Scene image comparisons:
Segment Open
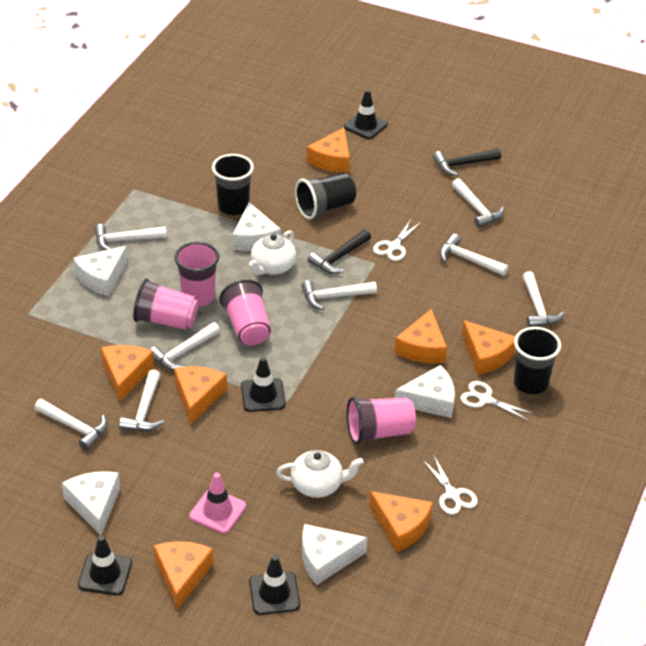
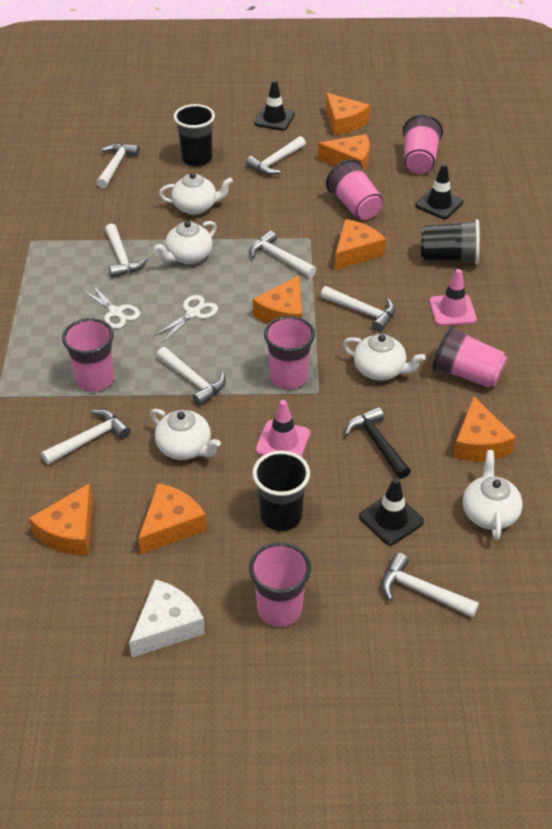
black hammer: 2 -> 1
black traffic cone: 4 -> 3
pink cup: 4 -> 6
pink traffic cone: 1 -> 2
white cheese: 5 -> 1
white scissors: 3 -> 2
white teapot: 2 -> 5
Segment Closed
#### What this task involves
Only output the lines from the one with "white cheese: 5 -> 1" through the end of the entries above, exactly as they are.

#### Answer to this problem
white cheese: 5 -> 1
white scissors: 3 -> 2
white teapot: 2 -> 5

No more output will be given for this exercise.